EXERCISE AIM - Find every line in the material below that contains the string "pizz", matching case exactly, and copy each of those lines.

Collection entries -
■ ■ ■ ■

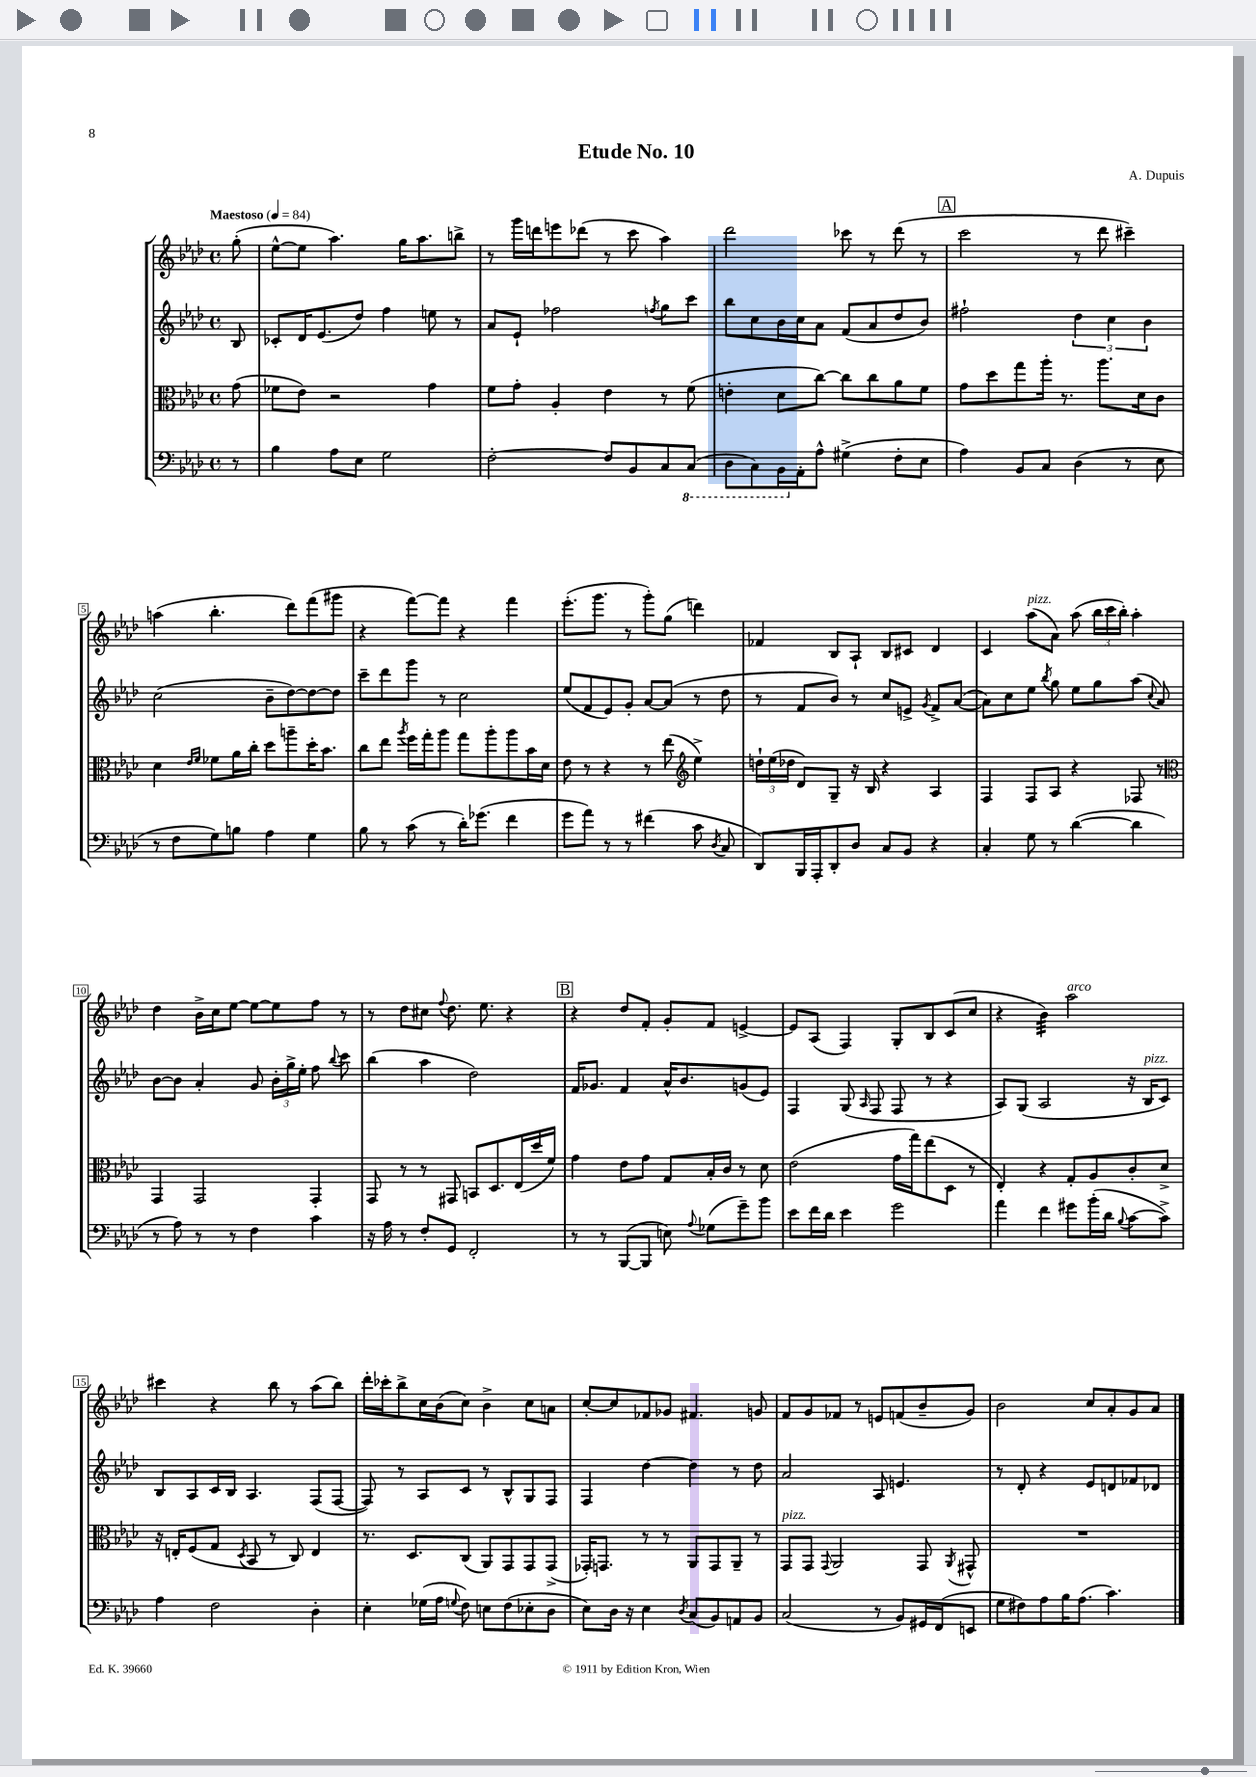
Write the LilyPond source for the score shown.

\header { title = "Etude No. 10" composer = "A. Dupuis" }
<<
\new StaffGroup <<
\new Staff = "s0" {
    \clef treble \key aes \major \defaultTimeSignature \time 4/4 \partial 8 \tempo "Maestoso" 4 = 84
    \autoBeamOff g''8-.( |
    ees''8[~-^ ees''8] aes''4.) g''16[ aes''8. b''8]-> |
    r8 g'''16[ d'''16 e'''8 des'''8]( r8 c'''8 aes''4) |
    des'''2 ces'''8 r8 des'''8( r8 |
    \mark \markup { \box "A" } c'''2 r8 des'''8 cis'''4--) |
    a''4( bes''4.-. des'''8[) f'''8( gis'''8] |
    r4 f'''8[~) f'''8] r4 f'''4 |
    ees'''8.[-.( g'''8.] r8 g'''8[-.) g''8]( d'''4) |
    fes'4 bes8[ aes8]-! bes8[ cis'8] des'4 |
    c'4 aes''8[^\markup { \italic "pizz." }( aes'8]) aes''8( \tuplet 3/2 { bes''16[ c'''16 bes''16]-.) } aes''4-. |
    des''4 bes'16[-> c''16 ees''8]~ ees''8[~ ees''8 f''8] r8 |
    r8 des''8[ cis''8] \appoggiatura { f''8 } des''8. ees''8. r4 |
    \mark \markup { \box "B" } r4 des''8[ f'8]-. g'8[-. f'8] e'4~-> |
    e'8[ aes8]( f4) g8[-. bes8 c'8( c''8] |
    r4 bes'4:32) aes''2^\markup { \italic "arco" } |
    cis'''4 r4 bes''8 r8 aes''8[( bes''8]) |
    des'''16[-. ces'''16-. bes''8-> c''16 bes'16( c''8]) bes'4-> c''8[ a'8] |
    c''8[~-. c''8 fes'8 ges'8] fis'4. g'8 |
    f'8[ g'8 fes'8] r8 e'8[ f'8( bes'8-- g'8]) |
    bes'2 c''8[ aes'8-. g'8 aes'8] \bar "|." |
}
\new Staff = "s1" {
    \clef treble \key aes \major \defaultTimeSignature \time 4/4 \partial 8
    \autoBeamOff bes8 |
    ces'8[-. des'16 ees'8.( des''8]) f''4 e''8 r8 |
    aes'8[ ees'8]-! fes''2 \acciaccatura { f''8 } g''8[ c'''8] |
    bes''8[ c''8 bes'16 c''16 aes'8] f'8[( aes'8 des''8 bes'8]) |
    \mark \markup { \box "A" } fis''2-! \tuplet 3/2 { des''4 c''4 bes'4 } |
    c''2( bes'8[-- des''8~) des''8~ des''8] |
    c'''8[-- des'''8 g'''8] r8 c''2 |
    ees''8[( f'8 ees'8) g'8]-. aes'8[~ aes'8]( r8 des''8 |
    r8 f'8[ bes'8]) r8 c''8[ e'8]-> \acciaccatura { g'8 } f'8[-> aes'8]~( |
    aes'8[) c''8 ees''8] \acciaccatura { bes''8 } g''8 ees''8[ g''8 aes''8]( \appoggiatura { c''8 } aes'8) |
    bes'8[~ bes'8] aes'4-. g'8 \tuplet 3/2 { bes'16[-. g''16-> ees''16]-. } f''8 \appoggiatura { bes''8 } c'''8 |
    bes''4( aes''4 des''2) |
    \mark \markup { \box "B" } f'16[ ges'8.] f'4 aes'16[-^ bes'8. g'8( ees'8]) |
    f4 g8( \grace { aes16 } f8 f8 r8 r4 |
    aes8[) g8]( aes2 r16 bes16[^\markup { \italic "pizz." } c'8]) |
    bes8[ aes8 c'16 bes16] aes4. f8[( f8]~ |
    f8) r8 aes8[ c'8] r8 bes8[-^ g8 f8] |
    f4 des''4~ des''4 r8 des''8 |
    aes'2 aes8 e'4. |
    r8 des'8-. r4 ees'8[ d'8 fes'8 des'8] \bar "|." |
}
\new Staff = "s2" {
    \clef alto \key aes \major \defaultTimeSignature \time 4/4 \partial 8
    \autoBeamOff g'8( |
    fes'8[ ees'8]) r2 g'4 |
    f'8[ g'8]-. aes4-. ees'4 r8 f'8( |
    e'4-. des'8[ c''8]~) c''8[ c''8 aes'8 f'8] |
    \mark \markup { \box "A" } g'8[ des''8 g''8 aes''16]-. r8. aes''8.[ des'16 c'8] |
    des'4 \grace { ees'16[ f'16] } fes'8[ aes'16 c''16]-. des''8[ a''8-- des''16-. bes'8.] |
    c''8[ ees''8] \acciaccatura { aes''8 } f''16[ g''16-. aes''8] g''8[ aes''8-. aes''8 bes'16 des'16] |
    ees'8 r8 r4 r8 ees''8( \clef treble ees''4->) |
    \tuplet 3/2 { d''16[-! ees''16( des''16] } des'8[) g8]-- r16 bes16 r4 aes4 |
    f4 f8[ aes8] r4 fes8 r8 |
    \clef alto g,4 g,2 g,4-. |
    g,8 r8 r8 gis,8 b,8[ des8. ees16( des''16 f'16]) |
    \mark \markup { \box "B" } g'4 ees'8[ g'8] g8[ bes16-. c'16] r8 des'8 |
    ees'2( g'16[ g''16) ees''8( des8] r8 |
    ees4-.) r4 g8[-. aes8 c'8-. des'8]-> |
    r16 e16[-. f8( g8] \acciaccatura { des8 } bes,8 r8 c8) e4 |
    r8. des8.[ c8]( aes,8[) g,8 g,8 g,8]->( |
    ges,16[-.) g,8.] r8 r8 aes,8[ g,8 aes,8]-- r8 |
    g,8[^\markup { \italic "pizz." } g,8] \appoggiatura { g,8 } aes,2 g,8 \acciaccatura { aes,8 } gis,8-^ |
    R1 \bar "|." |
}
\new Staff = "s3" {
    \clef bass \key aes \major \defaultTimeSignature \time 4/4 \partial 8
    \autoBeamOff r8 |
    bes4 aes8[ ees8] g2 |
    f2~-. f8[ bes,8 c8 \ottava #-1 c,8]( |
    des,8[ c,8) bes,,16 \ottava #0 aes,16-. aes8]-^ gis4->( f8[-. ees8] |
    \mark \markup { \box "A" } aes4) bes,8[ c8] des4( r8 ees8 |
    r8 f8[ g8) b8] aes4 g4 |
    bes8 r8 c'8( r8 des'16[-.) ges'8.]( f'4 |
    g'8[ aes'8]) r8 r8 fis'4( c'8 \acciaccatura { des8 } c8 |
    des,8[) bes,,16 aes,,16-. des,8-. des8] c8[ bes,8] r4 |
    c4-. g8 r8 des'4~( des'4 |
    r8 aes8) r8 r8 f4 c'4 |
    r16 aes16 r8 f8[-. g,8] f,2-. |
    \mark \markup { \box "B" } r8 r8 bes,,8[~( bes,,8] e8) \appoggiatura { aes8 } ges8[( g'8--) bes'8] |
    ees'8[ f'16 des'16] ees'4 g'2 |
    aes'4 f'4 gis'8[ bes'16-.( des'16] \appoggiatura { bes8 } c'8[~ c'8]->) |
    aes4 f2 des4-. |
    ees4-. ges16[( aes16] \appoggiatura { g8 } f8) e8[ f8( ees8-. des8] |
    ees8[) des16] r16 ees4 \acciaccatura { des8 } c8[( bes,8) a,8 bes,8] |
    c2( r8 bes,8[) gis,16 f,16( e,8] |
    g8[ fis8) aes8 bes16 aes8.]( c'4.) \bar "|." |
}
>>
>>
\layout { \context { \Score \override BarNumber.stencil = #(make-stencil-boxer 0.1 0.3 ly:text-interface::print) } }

■ ■ ■ ■

COMPLETE ANSWER -
    c'4 aes''8[^\markup { \italic "pizz." }( aes'8]) aes''8( \tuplet 3/2 { bes''16[ c'''16 bes''16]-.) } aes''4-. |
    aes8[) g8]( aes2 r16 bes16[^\markup { \italic "pizz." } c'8]) |
    g,8[^\markup { \italic "pizz." } g,8] \appoggiatura { g,8 } aes,2 g,8 \acciaccatura { aes,8 } gis,8-^ |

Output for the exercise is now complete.